* _PROBLEM TO SOLVE_
When you reach the line containing "red flashlight: 1 -> 2", please repeat it and every line after it exactly, through the end of the listing below, skipping pictures.

* _RECORDS_

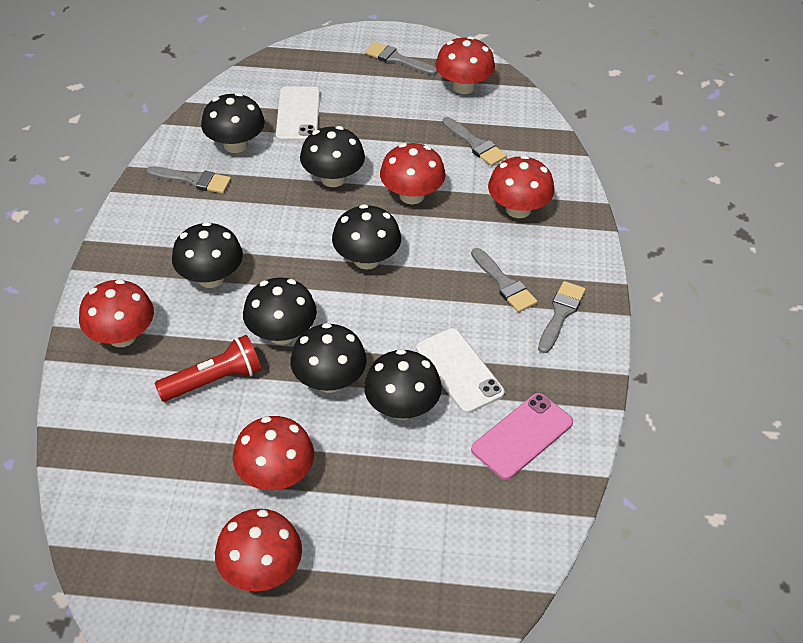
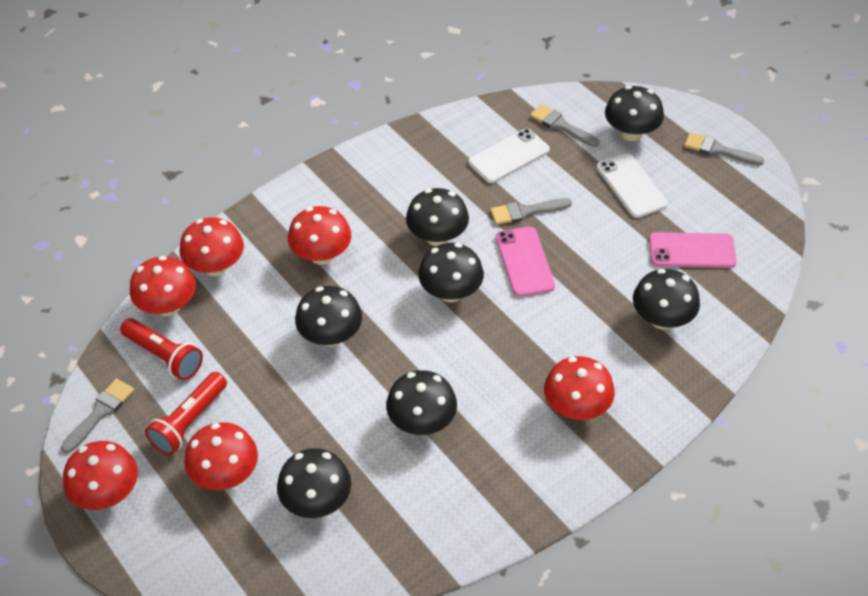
grey brush: 5 -> 4
pink phone: 1 -> 2
red flashlight: 1 -> 2

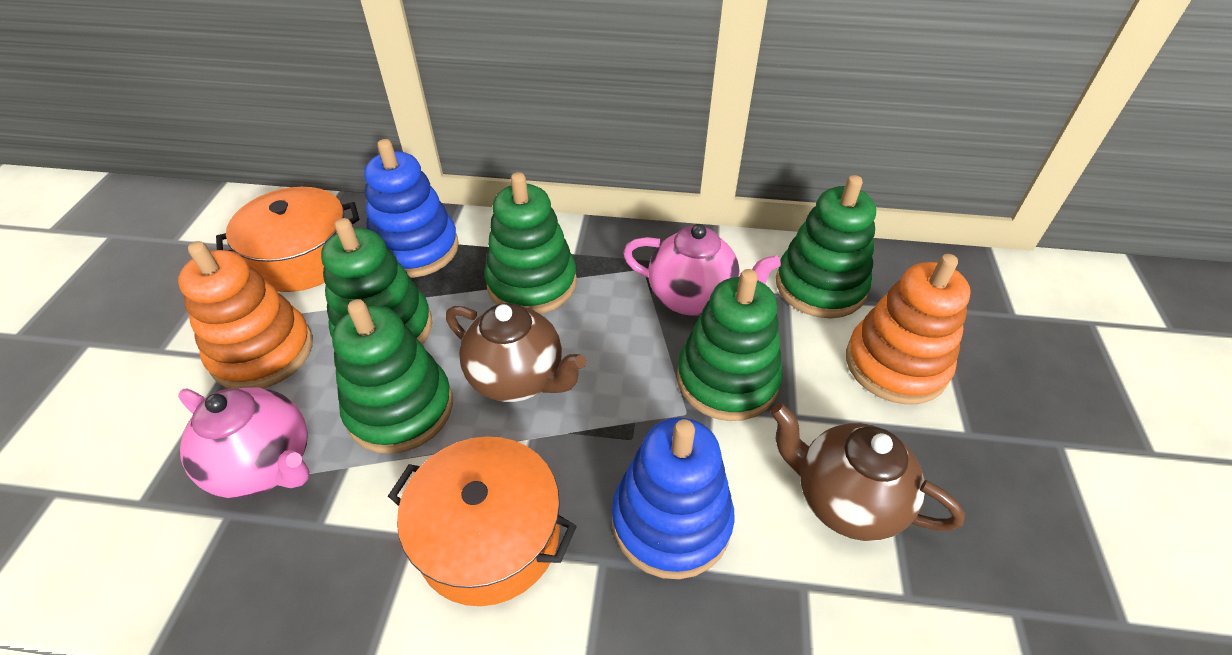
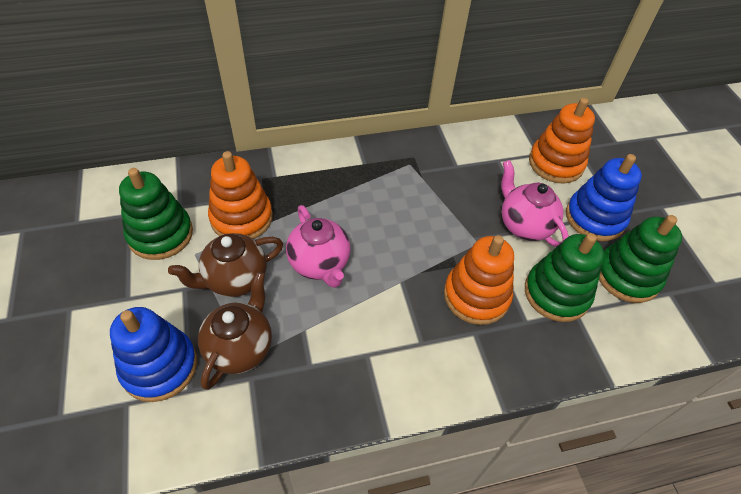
green stacking toy: 5 -> 3
orange pot: 2 -> 0
orange stacking toy: 2 -> 3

* _RESPONSE_
red flashlight: 1 -> 2

green stacking toy: 5 -> 3
orange pot: 2 -> 0
orange stacking toy: 2 -> 3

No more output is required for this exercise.